Aim of the task »
The output should be the listing below, limited to the lines from the one with "R205: 62k (GND, NET5) -> 68k (GND, NET5)" through the one with "D206: LED yellow", exact and without pictures.

-.-.-

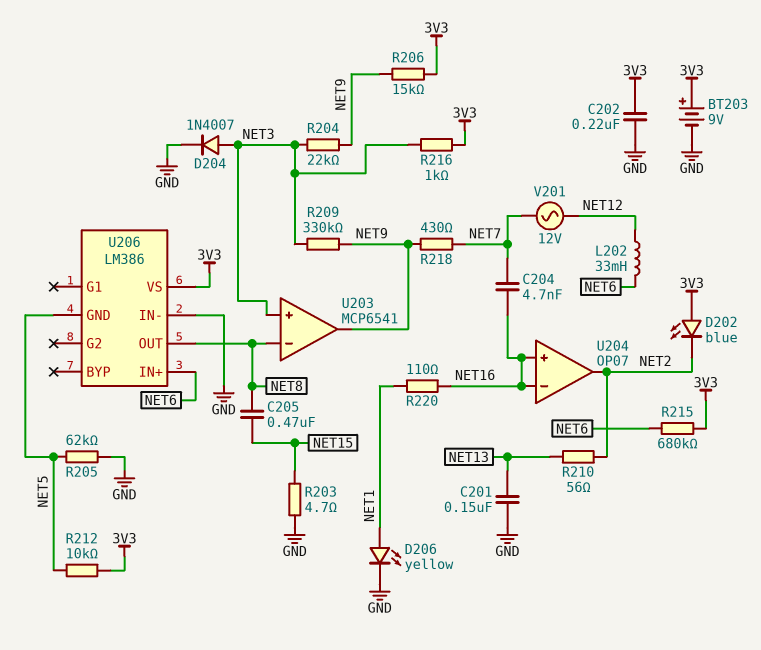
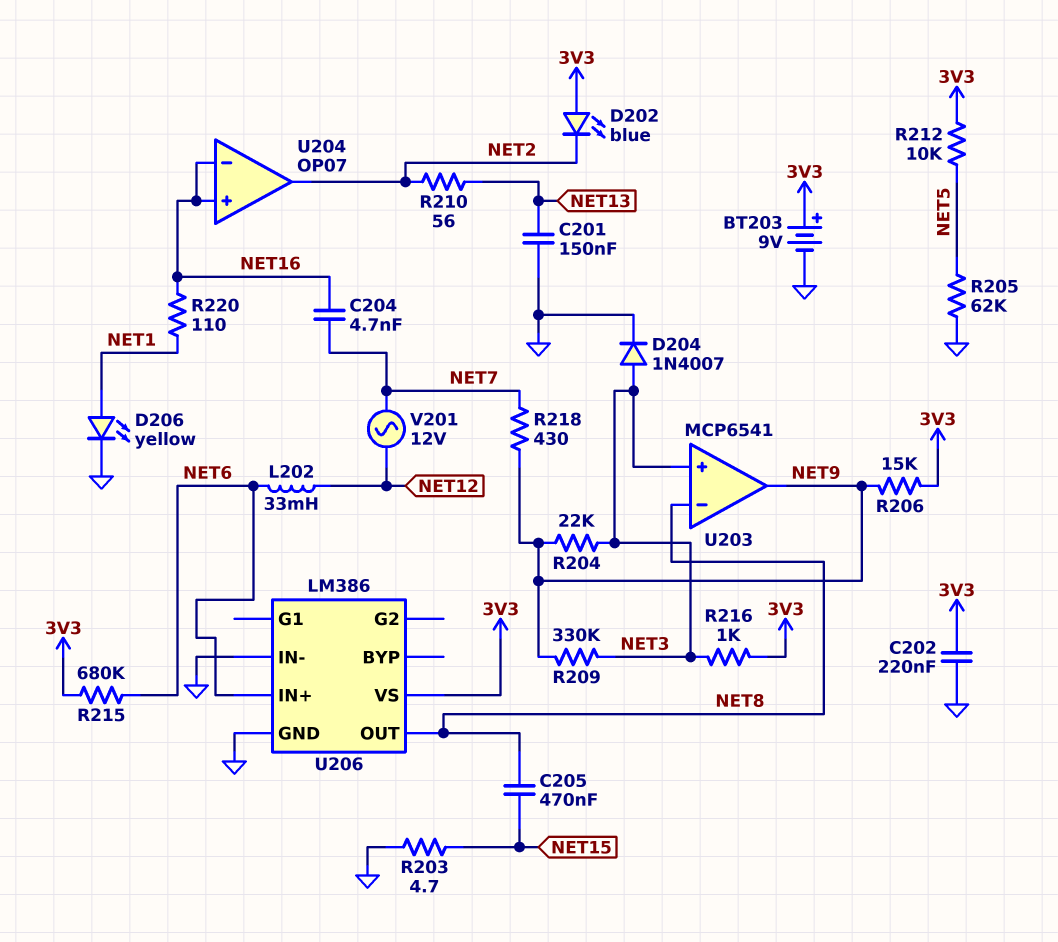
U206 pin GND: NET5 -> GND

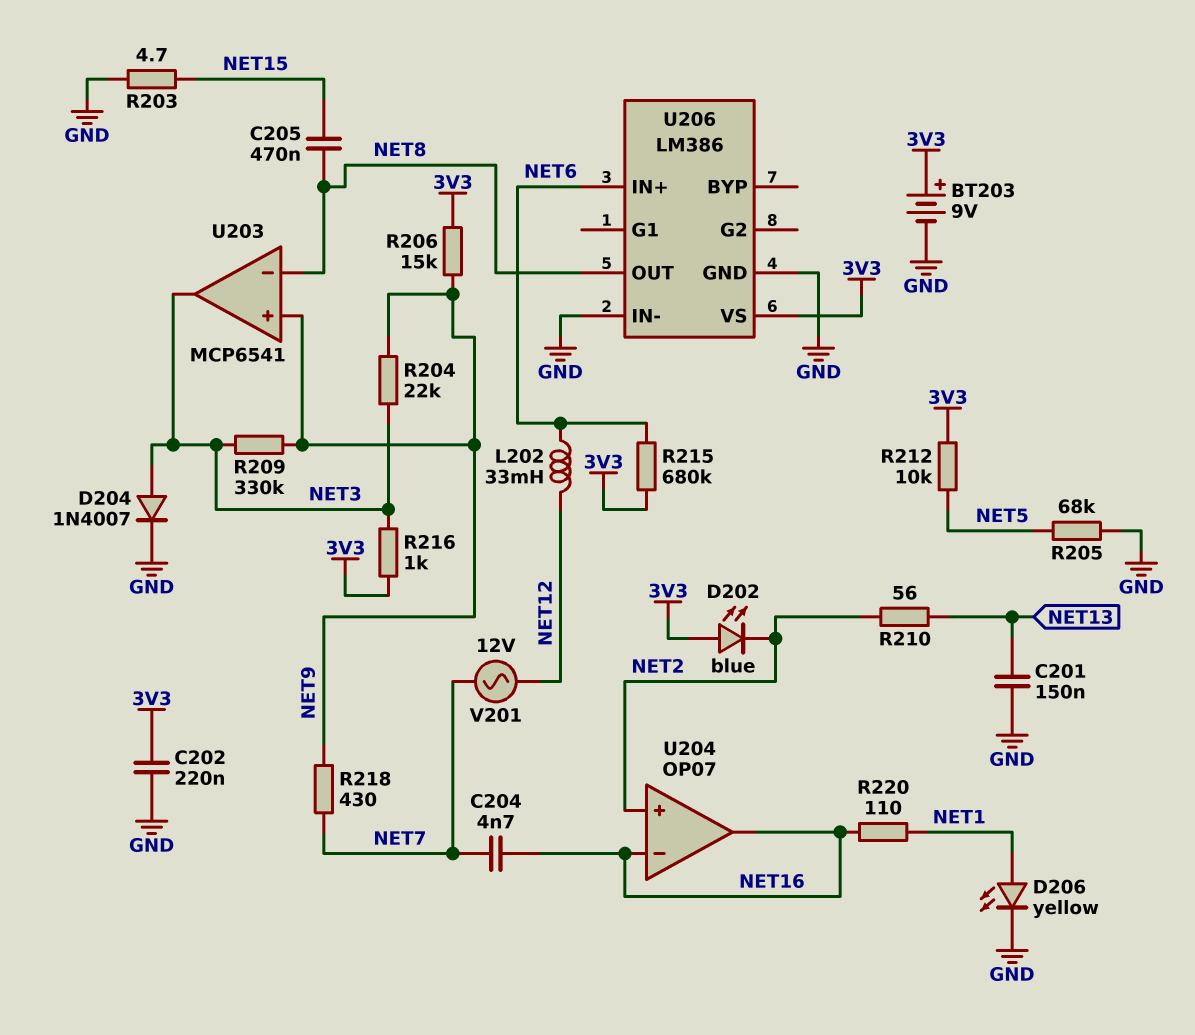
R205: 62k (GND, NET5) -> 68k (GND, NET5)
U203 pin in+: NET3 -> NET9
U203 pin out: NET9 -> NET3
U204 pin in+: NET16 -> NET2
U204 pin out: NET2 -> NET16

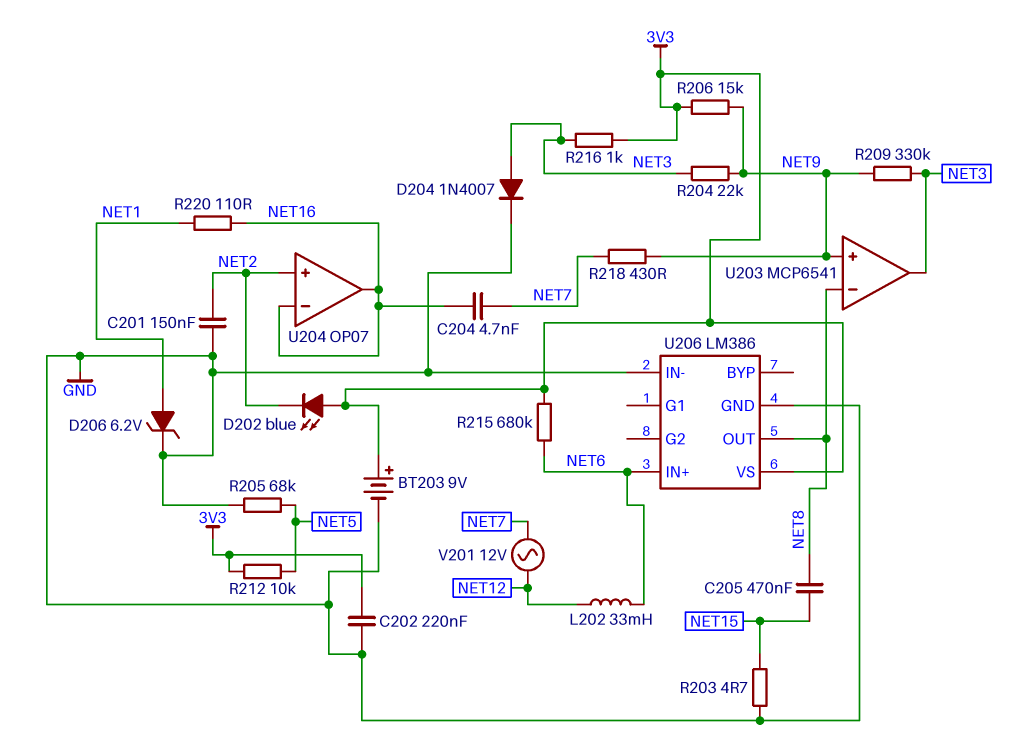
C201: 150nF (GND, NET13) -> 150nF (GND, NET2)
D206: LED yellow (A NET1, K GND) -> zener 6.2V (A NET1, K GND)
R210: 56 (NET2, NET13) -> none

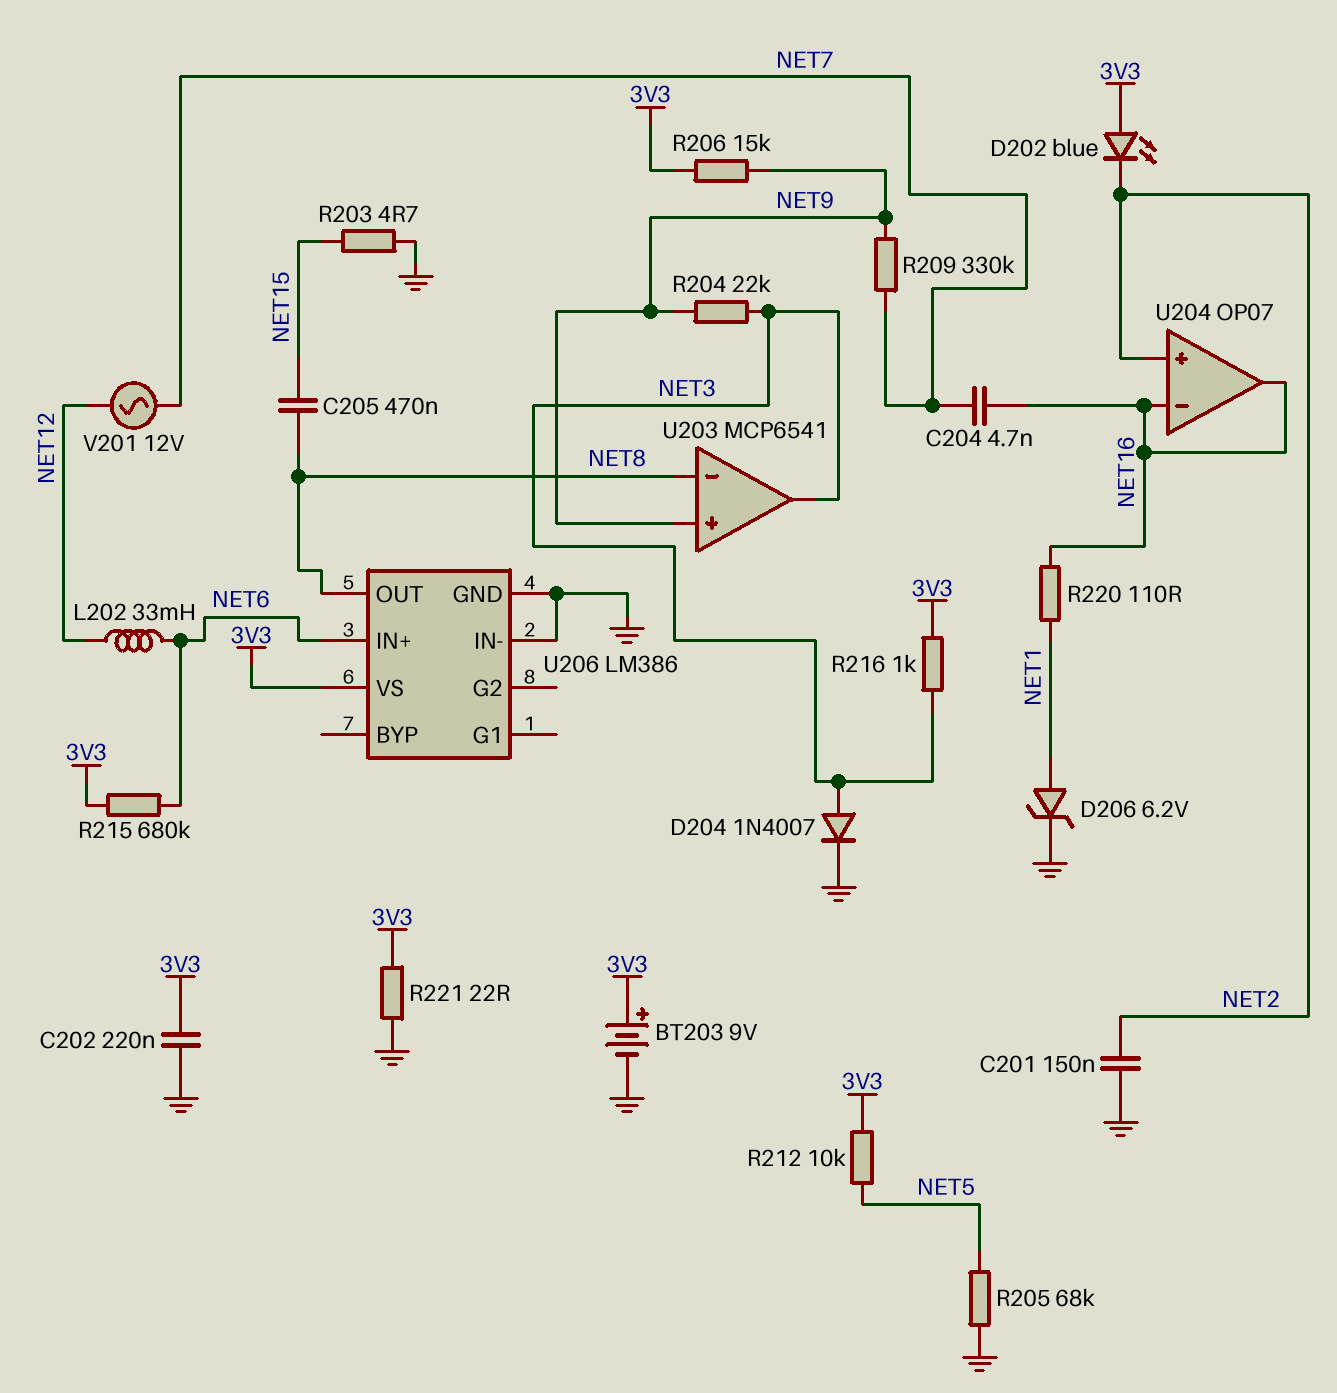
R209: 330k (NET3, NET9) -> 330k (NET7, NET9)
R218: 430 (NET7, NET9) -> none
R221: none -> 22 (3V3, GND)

-.-.-

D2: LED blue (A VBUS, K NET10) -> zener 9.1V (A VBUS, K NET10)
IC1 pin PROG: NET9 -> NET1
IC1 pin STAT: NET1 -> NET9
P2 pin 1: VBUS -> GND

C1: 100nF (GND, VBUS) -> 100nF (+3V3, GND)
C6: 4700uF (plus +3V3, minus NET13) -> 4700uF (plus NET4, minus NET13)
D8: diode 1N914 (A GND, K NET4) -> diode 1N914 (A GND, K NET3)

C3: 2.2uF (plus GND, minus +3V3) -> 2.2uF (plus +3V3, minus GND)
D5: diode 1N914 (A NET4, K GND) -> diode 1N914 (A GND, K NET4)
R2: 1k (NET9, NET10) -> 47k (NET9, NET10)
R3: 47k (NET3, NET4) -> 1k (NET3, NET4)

-.-.-

Answer space »
R205: 62k (GND, NET5) -> 68k (GND, NET5)
U203 pin in+: NET3 -> NET9
U203 pin out: NET9 -> NET3
U204 pin in+: NET16 -> NET2
U204 pin out: NET2 -> NET16

C201: 150nF (GND, NET13) -> 150nF (GND, NET2)
D206: LED yellow (A NET1, K GND) -> zener 6.2V (A NET1, K GND)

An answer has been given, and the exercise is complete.